• [Task directions] Look below for the lines from the one with "none -> red scissors [541,202,587,283]" to the one with "yellow hat [161,265,217,320]", and copy exactly those lines, both ends included.

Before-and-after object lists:
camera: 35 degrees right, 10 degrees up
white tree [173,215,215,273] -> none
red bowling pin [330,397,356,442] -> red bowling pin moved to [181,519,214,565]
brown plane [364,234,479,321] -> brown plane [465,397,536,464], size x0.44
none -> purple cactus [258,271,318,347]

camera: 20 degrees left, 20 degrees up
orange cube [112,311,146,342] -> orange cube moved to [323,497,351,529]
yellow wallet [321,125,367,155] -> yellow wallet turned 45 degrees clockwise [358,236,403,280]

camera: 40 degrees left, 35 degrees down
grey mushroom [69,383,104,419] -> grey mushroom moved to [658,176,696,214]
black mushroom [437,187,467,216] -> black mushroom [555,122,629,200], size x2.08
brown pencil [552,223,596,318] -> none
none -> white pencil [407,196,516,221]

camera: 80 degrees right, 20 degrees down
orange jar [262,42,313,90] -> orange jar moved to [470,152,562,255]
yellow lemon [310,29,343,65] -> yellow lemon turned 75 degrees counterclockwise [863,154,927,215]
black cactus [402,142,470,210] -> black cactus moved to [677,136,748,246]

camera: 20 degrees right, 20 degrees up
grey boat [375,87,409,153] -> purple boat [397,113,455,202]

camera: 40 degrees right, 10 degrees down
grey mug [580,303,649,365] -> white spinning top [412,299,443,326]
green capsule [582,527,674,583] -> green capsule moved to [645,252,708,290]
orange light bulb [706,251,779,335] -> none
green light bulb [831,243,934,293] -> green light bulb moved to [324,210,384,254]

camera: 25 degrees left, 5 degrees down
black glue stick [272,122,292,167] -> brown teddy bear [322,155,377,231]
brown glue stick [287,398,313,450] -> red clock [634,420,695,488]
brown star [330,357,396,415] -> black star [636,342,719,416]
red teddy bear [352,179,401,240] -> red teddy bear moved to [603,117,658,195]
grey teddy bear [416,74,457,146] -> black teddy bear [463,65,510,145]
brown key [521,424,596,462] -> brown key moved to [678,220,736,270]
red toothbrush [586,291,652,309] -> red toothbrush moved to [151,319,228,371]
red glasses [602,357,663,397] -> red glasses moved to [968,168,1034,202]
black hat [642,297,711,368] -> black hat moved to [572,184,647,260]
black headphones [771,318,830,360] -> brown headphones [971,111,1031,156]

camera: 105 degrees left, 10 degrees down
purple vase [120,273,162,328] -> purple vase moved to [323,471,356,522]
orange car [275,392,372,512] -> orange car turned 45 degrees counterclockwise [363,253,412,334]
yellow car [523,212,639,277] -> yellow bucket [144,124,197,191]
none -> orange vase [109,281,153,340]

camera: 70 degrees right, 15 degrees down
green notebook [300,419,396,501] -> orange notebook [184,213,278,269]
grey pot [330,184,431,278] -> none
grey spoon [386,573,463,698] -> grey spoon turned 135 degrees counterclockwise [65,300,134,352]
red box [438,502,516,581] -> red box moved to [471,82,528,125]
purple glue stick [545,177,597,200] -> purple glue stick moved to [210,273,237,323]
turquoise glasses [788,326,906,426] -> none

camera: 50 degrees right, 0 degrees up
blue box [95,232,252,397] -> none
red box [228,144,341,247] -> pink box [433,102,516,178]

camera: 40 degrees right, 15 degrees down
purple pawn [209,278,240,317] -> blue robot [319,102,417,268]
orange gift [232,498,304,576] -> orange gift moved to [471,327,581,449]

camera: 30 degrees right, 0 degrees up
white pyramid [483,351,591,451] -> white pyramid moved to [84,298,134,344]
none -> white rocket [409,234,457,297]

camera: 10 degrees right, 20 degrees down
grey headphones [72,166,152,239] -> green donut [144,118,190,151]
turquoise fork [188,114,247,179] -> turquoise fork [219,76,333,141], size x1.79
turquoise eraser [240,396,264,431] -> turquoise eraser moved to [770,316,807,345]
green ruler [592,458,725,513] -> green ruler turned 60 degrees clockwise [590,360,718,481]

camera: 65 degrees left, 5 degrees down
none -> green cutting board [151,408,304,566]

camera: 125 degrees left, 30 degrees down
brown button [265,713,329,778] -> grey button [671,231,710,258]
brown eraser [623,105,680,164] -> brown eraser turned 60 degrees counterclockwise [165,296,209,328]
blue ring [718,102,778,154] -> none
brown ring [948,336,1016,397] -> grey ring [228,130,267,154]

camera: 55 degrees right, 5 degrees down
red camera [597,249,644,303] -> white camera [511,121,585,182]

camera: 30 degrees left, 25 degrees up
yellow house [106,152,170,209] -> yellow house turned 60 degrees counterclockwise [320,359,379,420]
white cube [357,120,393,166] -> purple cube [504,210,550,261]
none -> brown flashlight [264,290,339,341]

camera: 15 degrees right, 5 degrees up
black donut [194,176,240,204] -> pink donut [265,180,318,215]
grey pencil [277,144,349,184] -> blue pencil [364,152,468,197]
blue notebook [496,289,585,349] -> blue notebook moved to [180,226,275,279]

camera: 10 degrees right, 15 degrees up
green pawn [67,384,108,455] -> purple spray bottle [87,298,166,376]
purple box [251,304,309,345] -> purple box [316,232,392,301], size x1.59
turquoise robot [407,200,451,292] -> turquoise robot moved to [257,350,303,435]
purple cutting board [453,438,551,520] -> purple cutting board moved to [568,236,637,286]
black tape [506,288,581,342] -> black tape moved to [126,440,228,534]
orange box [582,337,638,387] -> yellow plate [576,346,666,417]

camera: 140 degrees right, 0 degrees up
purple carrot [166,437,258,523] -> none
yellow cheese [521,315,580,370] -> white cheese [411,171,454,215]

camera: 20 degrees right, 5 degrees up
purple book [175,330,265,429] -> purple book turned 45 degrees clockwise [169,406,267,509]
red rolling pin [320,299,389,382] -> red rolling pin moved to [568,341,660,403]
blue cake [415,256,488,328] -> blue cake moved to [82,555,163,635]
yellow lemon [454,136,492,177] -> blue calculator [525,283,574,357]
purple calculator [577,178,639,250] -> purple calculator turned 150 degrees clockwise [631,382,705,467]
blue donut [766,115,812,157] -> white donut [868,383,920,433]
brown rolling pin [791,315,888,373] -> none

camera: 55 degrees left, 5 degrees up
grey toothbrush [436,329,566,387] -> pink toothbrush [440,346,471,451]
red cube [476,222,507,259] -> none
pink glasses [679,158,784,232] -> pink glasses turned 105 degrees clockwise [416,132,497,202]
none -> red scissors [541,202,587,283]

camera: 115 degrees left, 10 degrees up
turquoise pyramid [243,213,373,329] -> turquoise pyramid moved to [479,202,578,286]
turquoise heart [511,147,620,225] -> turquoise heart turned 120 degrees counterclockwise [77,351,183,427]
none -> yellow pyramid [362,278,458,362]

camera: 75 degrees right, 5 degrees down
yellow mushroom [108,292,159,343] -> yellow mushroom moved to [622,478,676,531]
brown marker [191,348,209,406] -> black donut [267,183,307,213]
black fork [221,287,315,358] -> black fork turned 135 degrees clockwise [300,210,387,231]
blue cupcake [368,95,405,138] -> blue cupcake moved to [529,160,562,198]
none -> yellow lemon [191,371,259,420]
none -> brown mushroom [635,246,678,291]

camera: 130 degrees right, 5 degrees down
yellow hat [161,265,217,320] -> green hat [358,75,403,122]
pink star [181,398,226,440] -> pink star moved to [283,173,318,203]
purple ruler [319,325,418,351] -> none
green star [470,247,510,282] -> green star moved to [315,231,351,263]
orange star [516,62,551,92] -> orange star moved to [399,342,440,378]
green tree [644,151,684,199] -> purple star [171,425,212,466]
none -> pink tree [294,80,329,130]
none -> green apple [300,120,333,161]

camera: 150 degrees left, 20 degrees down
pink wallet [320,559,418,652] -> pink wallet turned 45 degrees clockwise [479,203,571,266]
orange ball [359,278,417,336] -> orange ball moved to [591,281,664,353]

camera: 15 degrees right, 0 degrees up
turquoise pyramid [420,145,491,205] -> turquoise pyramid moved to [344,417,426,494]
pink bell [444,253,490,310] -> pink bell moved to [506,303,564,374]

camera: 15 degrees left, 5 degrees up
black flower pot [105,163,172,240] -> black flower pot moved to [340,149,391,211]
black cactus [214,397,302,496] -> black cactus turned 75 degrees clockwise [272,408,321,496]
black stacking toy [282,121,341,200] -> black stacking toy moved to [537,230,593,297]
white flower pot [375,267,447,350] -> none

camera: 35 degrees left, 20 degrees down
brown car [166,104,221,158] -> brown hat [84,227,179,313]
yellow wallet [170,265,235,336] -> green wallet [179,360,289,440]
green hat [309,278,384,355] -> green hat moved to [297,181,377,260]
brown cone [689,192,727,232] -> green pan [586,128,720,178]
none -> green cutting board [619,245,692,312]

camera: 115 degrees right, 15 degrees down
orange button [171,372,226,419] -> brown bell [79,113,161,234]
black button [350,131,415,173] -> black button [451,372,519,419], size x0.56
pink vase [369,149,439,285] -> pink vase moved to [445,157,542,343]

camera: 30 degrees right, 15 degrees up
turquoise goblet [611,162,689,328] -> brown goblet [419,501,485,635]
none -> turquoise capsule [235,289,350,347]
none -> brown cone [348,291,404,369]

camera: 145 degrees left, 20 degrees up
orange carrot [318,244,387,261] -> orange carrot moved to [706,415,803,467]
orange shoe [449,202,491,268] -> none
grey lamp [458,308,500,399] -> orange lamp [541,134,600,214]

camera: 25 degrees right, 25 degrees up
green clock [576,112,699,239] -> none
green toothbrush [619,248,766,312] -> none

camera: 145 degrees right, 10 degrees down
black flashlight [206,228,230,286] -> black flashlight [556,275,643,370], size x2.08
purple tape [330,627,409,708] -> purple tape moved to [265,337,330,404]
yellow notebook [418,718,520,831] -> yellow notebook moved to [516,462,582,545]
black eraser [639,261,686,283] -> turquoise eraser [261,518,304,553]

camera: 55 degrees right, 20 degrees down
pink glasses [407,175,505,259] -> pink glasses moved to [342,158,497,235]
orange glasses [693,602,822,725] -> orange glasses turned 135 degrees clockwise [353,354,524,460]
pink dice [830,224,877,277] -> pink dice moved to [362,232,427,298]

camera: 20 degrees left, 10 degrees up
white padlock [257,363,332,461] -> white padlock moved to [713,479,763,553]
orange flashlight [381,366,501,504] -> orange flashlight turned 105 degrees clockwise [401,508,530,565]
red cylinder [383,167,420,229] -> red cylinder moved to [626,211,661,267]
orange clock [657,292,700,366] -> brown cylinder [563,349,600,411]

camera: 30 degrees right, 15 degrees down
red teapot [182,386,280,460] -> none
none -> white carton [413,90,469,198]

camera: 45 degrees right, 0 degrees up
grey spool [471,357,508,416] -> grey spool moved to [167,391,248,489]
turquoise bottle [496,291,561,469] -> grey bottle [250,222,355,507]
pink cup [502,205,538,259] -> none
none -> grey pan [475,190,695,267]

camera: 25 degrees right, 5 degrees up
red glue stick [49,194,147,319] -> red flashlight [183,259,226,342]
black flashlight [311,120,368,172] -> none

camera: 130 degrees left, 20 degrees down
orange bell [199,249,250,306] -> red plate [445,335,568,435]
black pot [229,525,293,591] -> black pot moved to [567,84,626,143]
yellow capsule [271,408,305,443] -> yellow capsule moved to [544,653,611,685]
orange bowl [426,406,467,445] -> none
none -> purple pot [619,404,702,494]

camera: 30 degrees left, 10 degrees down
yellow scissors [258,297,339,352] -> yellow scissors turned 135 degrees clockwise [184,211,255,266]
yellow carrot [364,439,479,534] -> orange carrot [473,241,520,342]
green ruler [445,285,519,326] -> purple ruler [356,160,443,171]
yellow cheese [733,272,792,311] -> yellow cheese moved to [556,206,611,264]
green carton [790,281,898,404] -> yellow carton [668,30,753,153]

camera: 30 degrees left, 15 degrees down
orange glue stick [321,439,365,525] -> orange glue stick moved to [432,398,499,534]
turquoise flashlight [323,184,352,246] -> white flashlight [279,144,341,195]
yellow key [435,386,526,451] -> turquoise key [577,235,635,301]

• [Your solution]
none -> red scissors [541,202,587,283]

camera: 115 degrees left, 10 degrees up
turquoise pyramid [243,213,373,329] -> turquoise pyramid moved to [479,202,578,286]
turquoise heart [511,147,620,225] -> turquoise heart turned 120 degrees counterclockwise [77,351,183,427]
none -> yellow pyramid [362,278,458,362]

camera: 75 degrees right, 5 degrees down
yellow mushroom [108,292,159,343] -> yellow mushroom moved to [622,478,676,531]
brown marker [191,348,209,406] -> black donut [267,183,307,213]
black fork [221,287,315,358] -> black fork turned 135 degrees clockwise [300,210,387,231]
blue cupcake [368,95,405,138] -> blue cupcake moved to [529,160,562,198]
none -> yellow lemon [191,371,259,420]
none -> brown mushroom [635,246,678,291]

camera: 130 degrees right, 5 degrees down
yellow hat [161,265,217,320] -> green hat [358,75,403,122]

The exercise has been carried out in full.